Work to complete: The word to look for is "diode". Report every line of the entries below that has it.

# # # # # # #

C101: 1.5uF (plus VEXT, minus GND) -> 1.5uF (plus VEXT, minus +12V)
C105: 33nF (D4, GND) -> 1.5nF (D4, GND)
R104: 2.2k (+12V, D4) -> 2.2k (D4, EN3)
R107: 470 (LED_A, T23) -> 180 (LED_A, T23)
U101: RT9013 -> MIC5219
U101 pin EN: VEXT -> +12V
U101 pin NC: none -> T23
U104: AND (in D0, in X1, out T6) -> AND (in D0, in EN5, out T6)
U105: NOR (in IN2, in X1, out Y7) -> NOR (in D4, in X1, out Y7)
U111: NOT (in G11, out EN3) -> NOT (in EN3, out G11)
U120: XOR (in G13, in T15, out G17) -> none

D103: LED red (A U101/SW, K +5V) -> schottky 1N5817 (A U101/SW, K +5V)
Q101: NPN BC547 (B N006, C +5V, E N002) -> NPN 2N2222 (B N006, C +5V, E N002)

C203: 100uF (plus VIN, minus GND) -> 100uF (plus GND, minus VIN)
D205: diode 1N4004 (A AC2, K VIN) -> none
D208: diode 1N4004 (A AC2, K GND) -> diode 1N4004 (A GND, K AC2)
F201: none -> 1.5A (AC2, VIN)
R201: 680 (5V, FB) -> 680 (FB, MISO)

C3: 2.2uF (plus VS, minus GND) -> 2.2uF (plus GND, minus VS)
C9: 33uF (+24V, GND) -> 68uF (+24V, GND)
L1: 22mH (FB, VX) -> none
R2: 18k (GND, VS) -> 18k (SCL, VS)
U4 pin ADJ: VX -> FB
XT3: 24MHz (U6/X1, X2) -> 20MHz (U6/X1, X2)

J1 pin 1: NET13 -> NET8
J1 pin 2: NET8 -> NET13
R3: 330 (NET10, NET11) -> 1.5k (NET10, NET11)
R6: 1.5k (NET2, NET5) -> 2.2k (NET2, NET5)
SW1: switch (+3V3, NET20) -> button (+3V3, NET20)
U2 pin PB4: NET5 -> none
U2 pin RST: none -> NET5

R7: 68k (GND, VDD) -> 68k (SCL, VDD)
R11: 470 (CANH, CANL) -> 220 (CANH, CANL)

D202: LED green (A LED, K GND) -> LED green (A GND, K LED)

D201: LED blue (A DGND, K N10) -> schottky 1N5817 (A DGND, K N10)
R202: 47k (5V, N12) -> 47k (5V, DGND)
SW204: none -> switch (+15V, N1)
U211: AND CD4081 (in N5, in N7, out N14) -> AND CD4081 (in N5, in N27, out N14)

# # # # # # #

Response:
D205: diode 1N4004 (A AC2, K VIN) -> none
D208: diode 1N4004 (A AC2, K GND) -> diode 1N4004 (A GND, K AC2)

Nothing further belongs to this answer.